- _Problem statement_:
Would you reproduce every record exactly, leaving out the pictures?

[Spatial reasoning data]
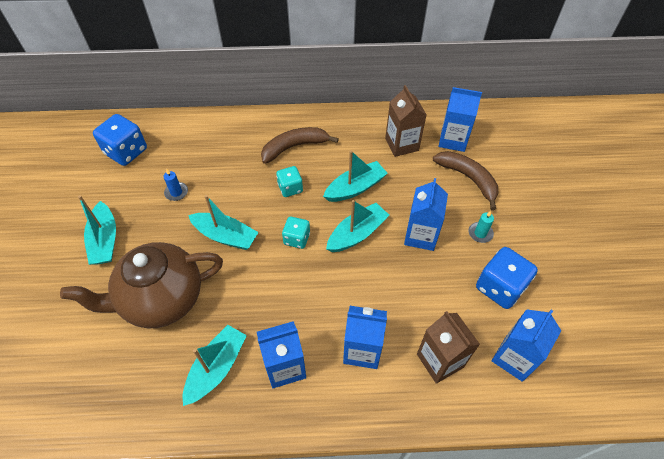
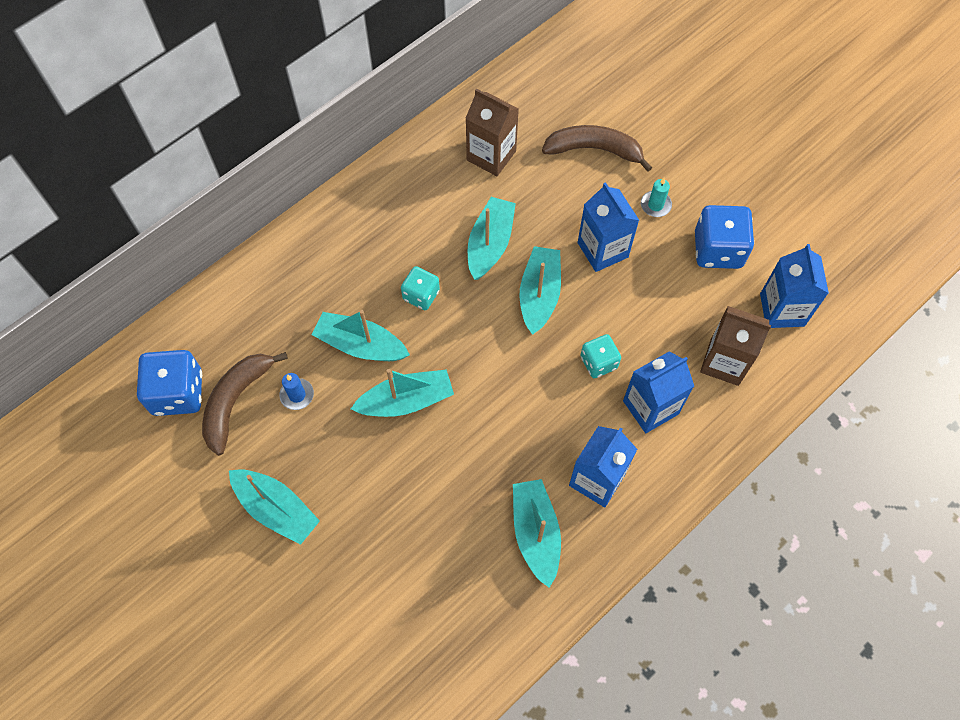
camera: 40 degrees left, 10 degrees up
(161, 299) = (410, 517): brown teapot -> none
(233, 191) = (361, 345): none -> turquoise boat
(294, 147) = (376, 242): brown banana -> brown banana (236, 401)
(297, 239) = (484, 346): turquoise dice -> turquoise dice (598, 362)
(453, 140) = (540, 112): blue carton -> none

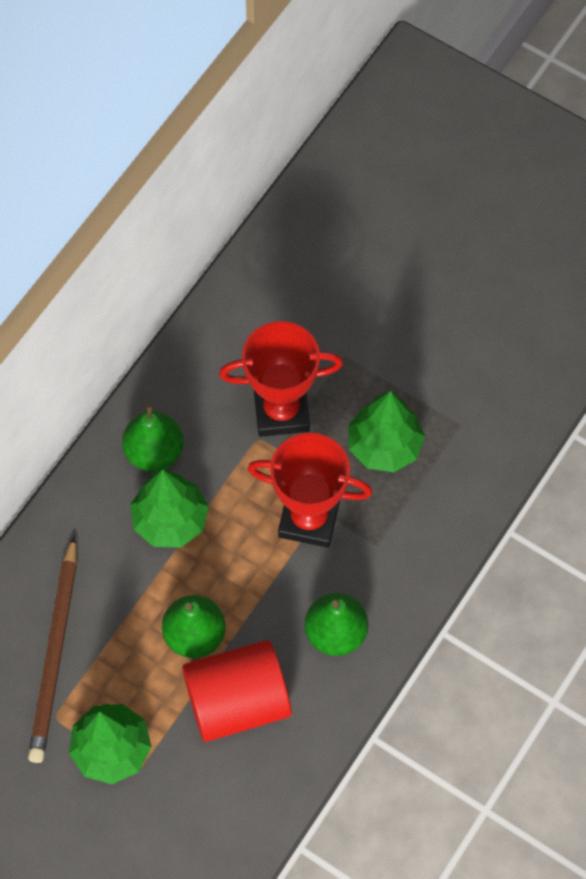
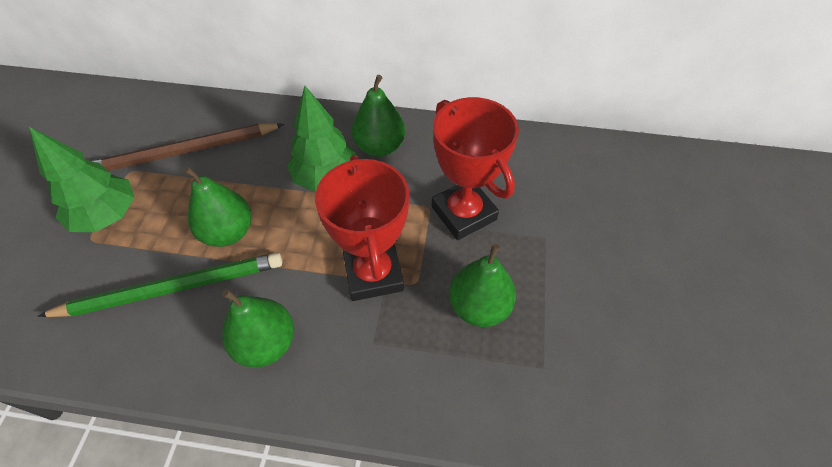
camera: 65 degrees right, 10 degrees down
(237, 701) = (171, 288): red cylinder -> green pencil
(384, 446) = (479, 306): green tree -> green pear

- _Your solution_:
camera: 40 degrees left, 10 degrees up
(161, 299) = (410, 517): brown teapot -> none
(233, 191) = (361, 345): none -> turquoise boat
(294, 147) = (376, 242): brown banana -> brown banana (236, 401)
(297, 239) = (484, 346): turquoise dice -> turquoise dice (598, 362)
(453, 140) = (540, 112): blue carton -> none

camera: 65 degrees right, 10 degrees down
(237, 701) = (171, 288): red cylinder -> green pencil
(384, 446) = (479, 306): green tree -> green pear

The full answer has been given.